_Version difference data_
◆ ◆ ◆ ◆

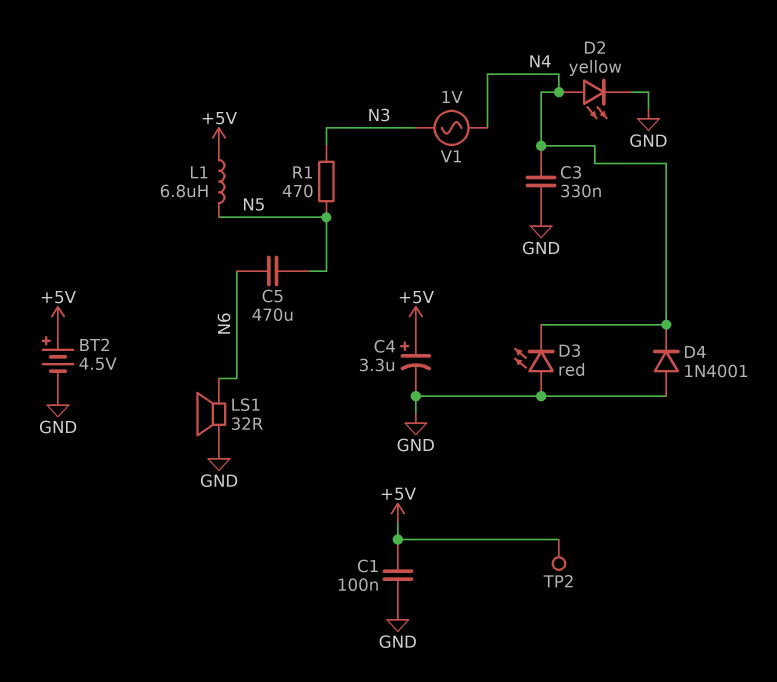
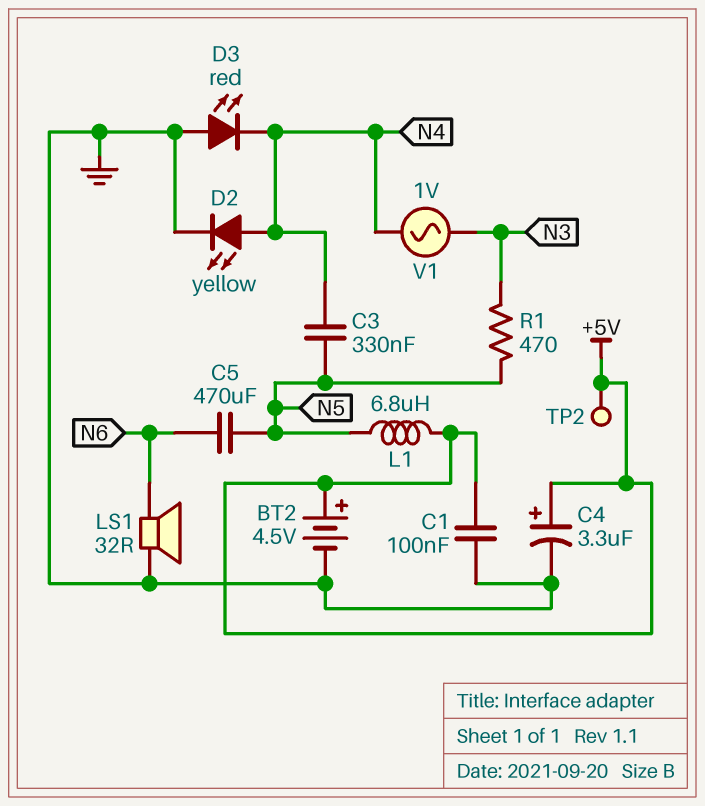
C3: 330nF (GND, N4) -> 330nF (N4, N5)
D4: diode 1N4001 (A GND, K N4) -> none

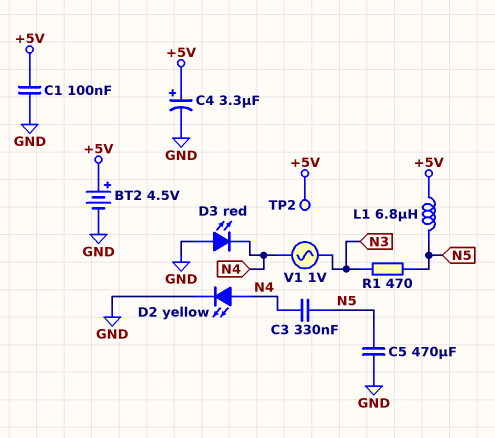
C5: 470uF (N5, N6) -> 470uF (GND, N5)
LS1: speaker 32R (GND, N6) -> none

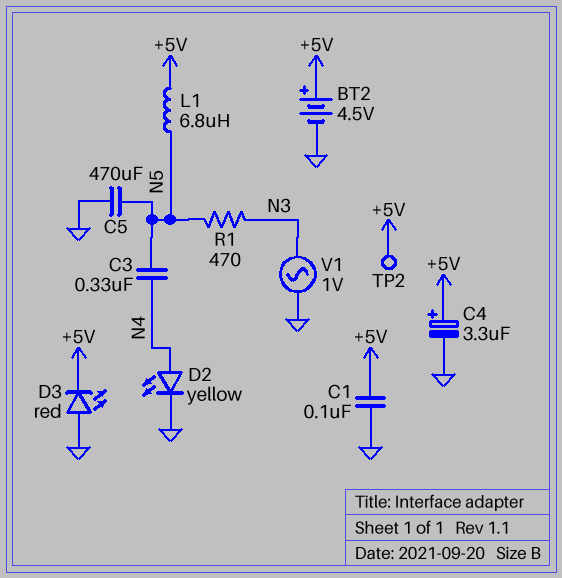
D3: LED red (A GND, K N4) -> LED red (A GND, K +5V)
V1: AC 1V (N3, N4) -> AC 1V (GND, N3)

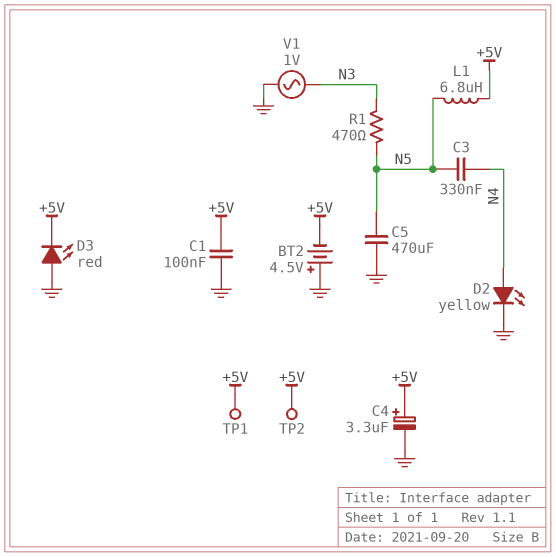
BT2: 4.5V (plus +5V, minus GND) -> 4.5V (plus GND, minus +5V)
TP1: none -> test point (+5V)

◆ ◆ ◆ ◆

_Try it_
Your response should be the lines of the entries above that include the string "none".

_Result of the task_
D4: diode 1N4001 (A GND, K N4) -> none
LS1: speaker 32R (GND, N6) -> none
TP1: none -> test point (+5V)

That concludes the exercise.